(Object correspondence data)
════════
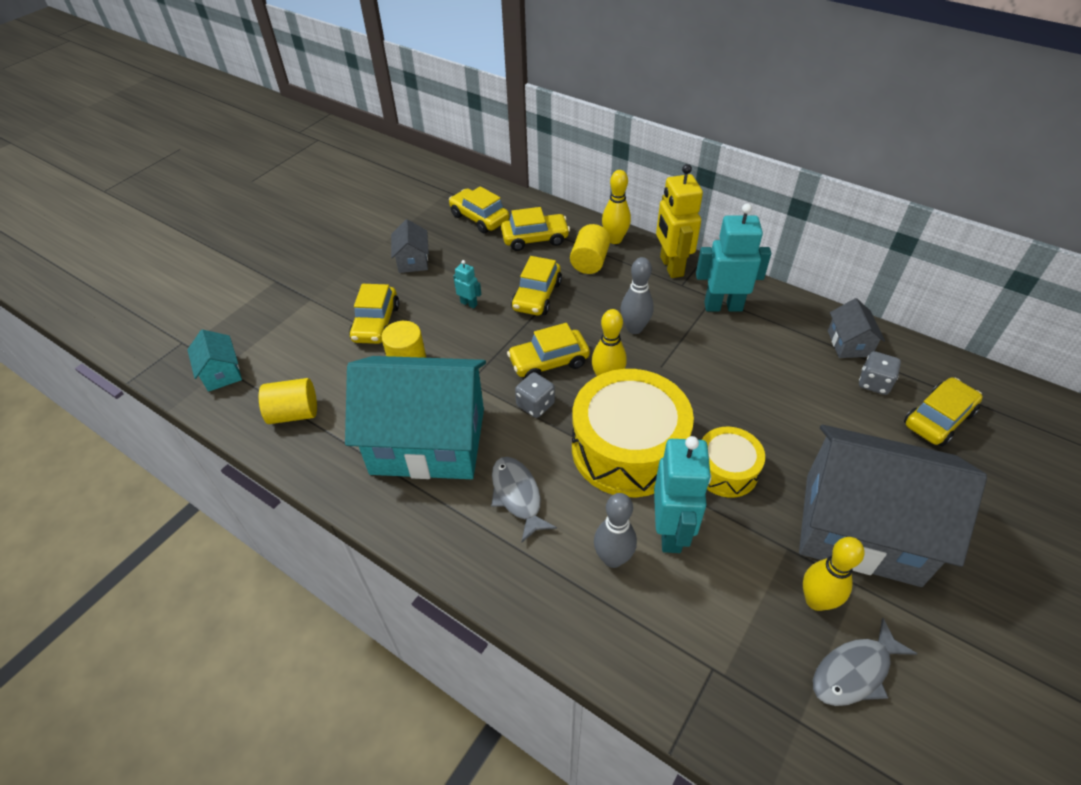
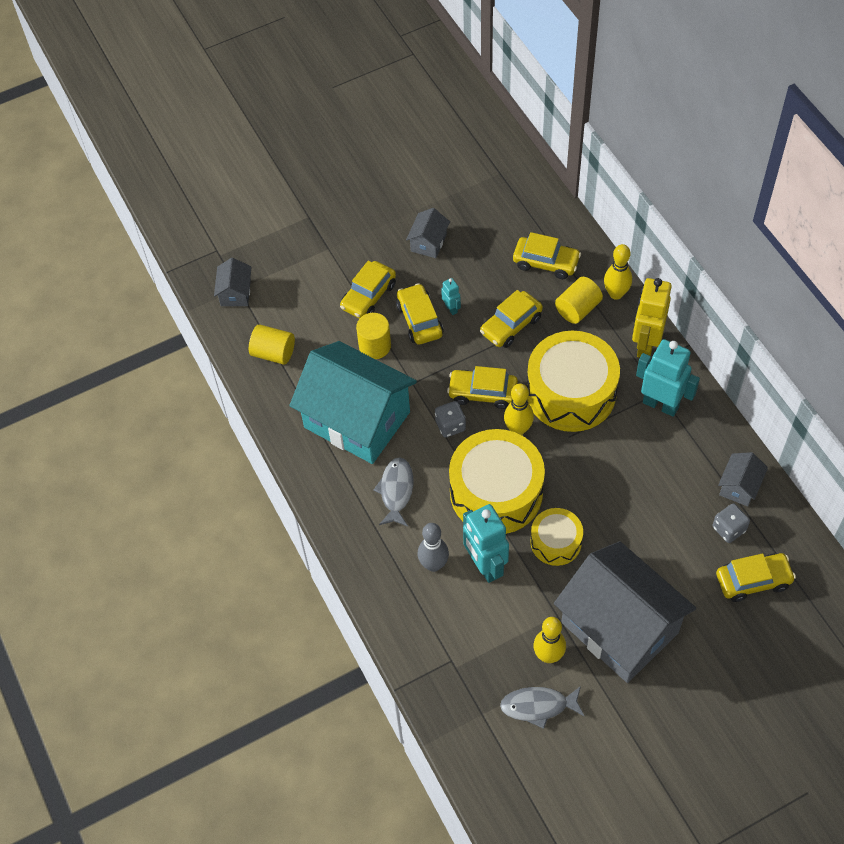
camera: 30 degrees right, 10 degrees up
(221, 373) = (235, 293): turquoise house -> grey house
(479, 218) = (511, 217): yellow car -> yellow car (419, 320)
(634, 328) = (571, 392): grey bowling pin -> yellow drum
(671, 531) = (485, 566): turquoise robot -> turquoise robot turned 120 degrees clockwise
════════
— Task prompt —
Every line from the one containing "(221, 373) = (235, 293): turquoise" through the last line of the entries above must be output exactly. Leave the rest out.

— Result of the exercise —
(221, 373) = (235, 293): turquoise house -> grey house
(479, 218) = (511, 217): yellow car -> yellow car (419, 320)
(634, 328) = (571, 392): grey bowling pin -> yellow drum
(671, 531) = (485, 566): turquoise robot -> turquoise robot turned 120 degrees clockwise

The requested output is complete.